**Source data:**
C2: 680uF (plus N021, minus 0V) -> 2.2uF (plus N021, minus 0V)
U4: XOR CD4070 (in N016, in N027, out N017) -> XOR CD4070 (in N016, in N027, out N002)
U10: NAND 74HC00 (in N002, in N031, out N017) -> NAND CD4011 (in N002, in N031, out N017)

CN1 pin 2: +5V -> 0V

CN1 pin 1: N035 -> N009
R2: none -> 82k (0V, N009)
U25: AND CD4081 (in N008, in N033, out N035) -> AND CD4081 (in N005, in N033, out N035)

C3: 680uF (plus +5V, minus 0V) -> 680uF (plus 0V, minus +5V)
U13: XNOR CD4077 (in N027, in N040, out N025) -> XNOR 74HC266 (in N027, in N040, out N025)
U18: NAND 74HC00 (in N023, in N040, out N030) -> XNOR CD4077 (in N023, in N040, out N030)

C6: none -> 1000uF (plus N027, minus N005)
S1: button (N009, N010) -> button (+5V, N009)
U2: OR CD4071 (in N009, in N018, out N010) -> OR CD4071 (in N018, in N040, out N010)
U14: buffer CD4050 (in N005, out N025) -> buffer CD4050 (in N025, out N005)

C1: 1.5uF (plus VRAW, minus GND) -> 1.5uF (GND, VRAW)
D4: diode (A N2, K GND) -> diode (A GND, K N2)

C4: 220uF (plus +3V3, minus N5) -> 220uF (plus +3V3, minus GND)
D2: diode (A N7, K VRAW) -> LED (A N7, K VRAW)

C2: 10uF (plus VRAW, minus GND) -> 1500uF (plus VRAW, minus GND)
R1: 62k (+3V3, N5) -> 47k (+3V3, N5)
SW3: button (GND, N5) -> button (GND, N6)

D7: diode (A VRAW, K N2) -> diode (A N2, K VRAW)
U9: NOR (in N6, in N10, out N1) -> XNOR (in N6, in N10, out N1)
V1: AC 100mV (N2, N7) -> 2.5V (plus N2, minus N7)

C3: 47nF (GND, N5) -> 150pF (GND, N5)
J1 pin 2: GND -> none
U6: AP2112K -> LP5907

**Task prompt:**
Search the entries for the word "none" and copy every line that holds it.

**Solved problem:**
R2: none -> 82k (0V, N009)
C6: none -> 1000uF (plus N027, minus N005)
J1 pin 2: GND -> none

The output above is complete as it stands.